■ Work request ■
Exactly the lines from the one with "Schachtel [schwarz] [458, 173]" through the end of the material are to be output, both included, with no other text.

─── Data for the task

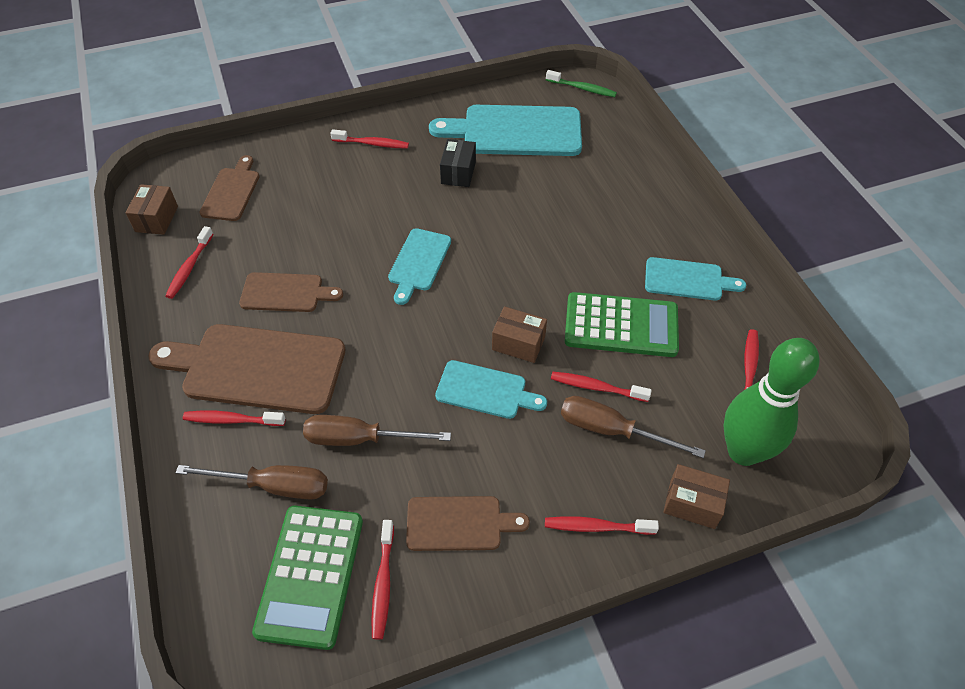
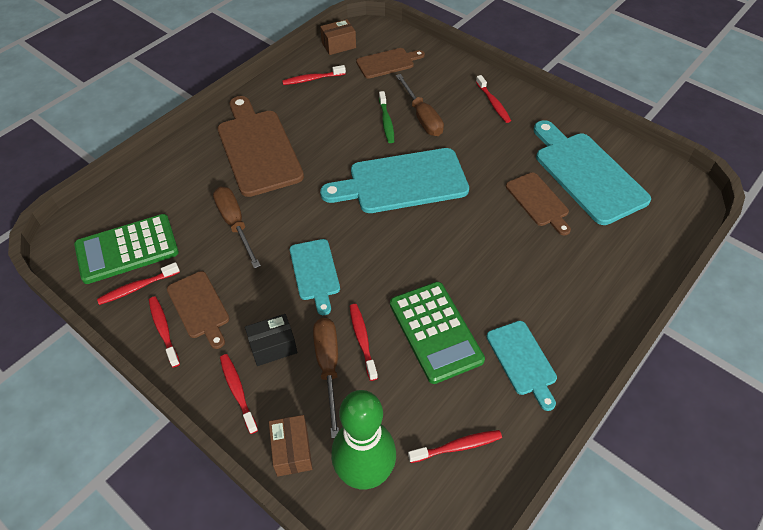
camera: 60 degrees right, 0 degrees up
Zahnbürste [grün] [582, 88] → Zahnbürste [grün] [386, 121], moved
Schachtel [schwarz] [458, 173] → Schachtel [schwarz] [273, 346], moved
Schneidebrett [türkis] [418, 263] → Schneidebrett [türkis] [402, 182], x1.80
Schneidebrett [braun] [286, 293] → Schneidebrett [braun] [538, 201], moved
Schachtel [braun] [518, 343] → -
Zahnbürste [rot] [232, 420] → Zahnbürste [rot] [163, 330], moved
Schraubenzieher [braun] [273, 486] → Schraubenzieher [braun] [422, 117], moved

──────

■ Expected answer ■
Schachtel [schwarz] [458, 173] → Schachtel [schwarz] [273, 346], moved
Schneidebrett [türkis] [418, 263] → Schneidebrett [türkis] [402, 182], x1.80
Schneidebrett [braun] [286, 293] → Schneidebrett [braun] [538, 201], moved
Schachtel [braun] [518, 343] → -
Zahnbürste [rot] [232, 420] → Zahnbürste [rot] [163, 330], moved
Schraubenzieher [braun] [273, 486] → Schraubenzieher [braun] [422, 117], moved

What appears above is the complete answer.